TASK STATEMENT → In the records below, the lines from the one containing "D1: LED white (A GND, K U1/P1.6) -> none" through the last are to be reproduced exactly and alone.

EXERCISE MATERIAL →
.....

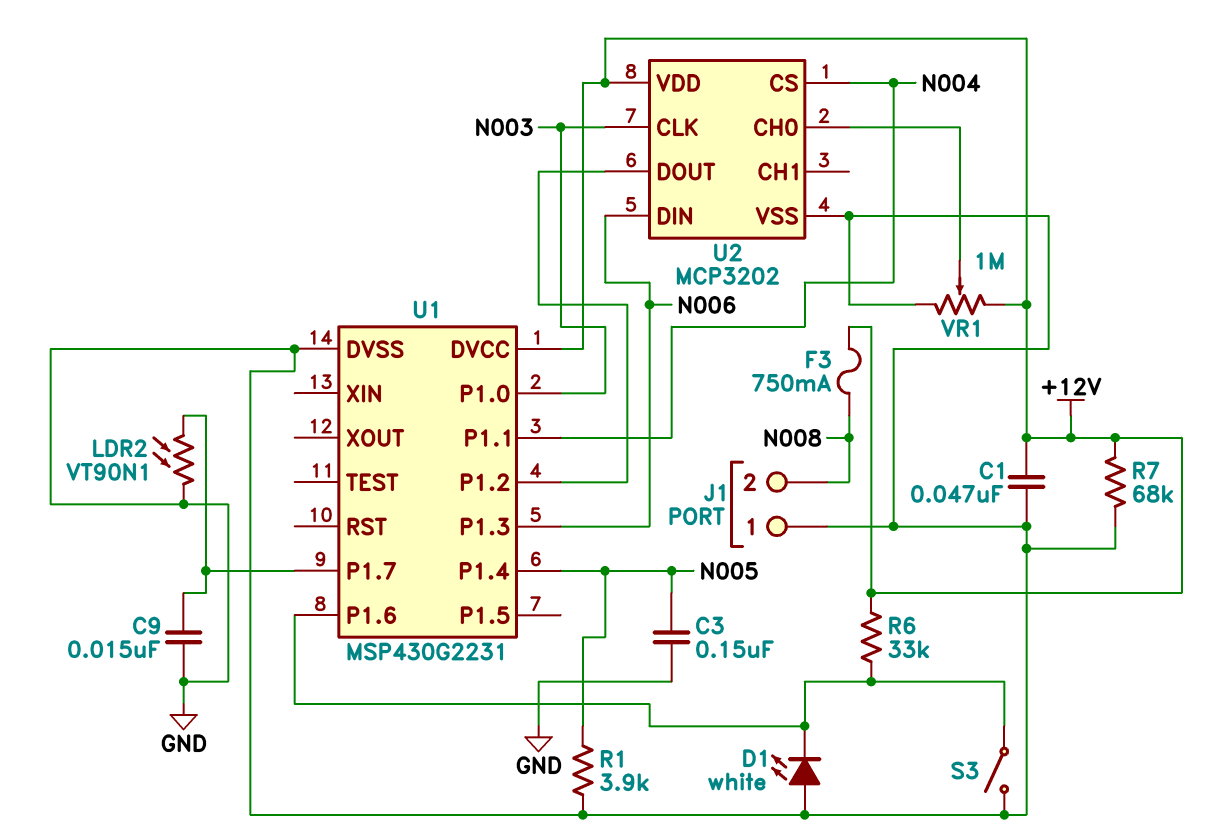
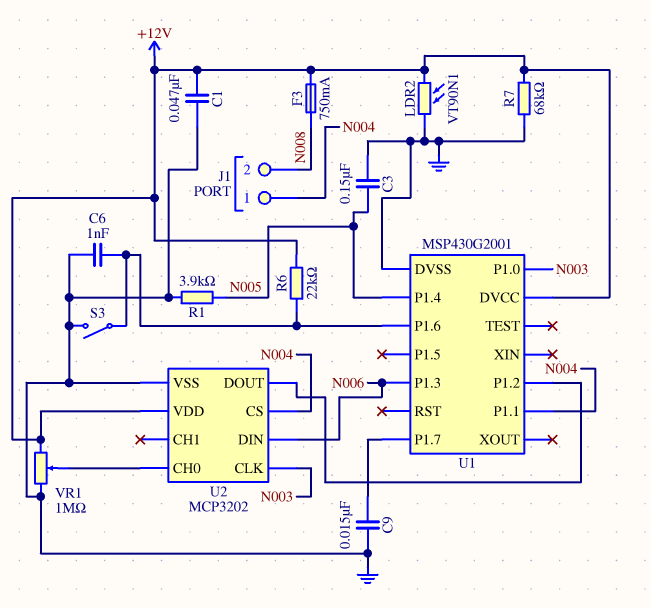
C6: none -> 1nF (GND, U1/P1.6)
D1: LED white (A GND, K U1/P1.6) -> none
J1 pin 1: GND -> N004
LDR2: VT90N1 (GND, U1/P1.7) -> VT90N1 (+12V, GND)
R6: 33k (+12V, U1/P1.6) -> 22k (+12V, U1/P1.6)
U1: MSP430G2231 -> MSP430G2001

.....

THE COMPLETED TASK →
D1: LED white (A GND, K U1/P1.6) -> none
J1 pin 1: GND -> N004
LDR2: VT90N1 (GND, U1/P1.7) -> VT90N1 (+12V, GND)
R6: 33k (+12V, U1/P1.6) -> 22k (+12V, U1/P1.6)
U1: MSP430G2231 -> MSP430G2001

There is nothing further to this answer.